PROVIDED DATA:
____
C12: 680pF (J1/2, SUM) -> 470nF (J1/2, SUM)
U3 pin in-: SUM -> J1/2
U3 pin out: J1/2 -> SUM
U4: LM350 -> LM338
____
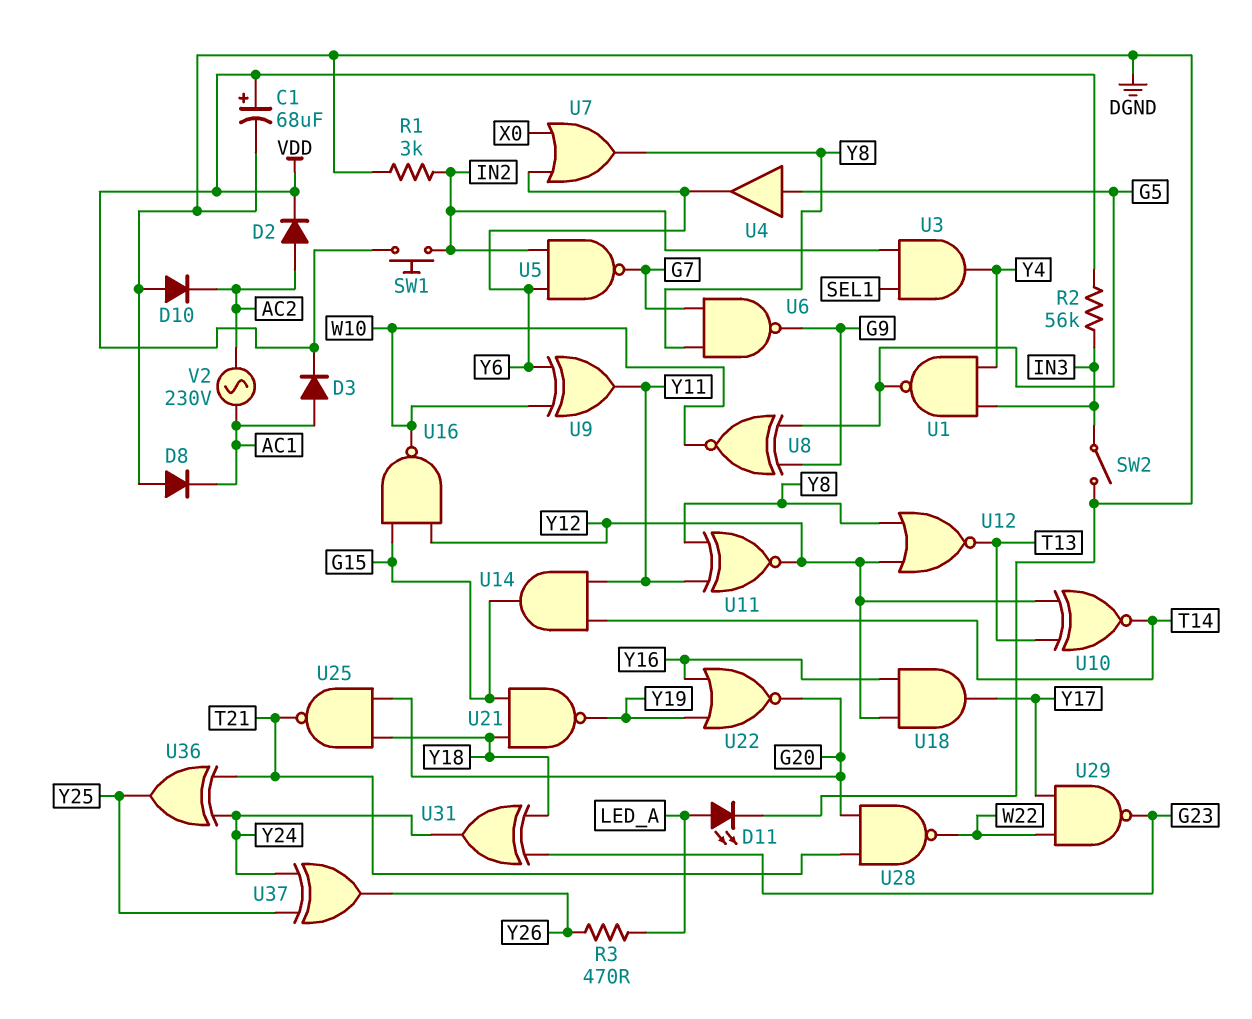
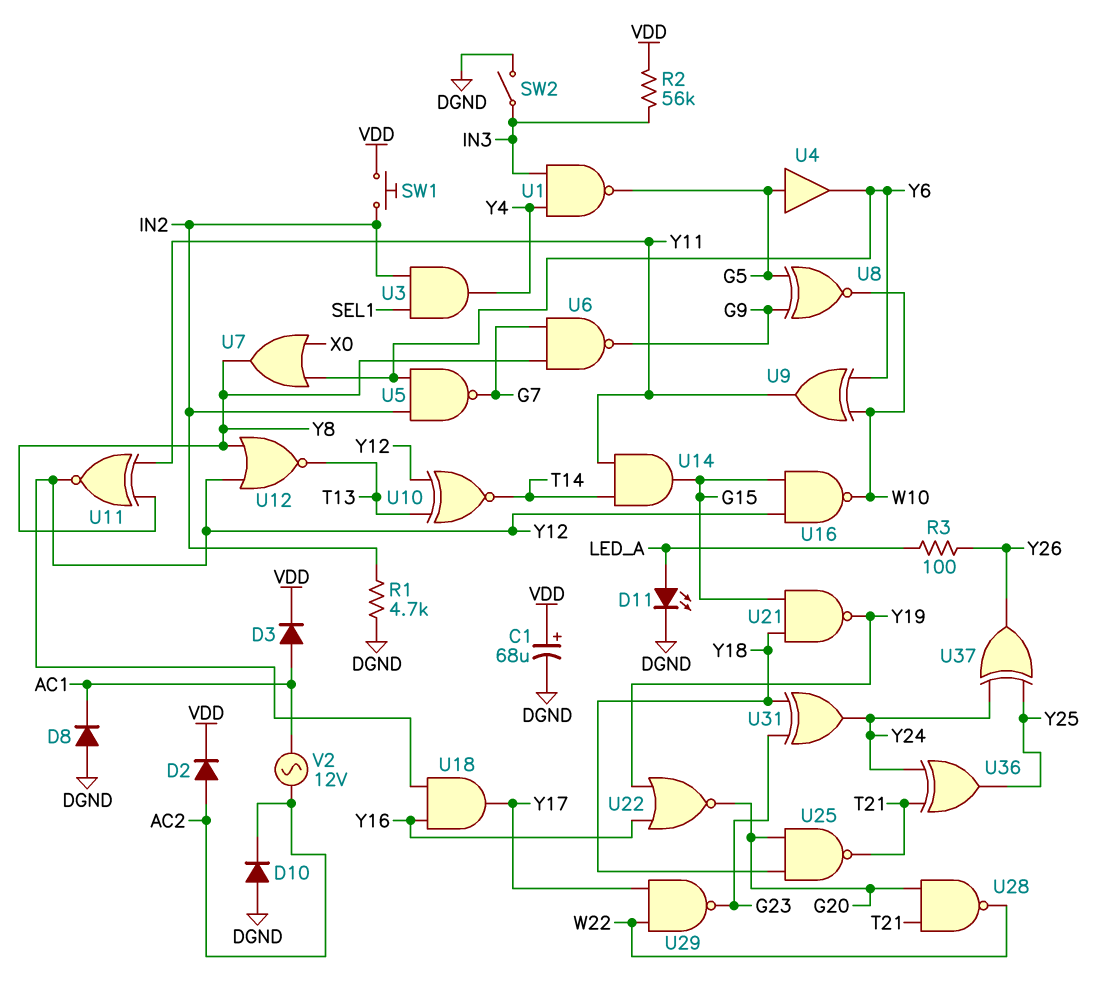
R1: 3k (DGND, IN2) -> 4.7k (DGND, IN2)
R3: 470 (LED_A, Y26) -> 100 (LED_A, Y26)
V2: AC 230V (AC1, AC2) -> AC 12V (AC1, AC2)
____
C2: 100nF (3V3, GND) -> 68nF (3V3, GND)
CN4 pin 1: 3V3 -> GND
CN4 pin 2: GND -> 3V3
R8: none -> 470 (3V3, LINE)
____
TO DO:
Scan the entries above for the line containing "C12: 680pF (J1/2, SUM) -> 470nF (J1/2, SUM)", and copy it and all lines after it exactly, down to and including the line containing "U4: LM350 -> LM338".

EXERCISE SOLUTION:
C12: 680pF (J1/2, SUM) -> 470nF (J1/2, SUM)
U3 pin in-: SUM -> J1/2
U3 pin out: J1/2 -> SUM
U4: LM350 -> LM338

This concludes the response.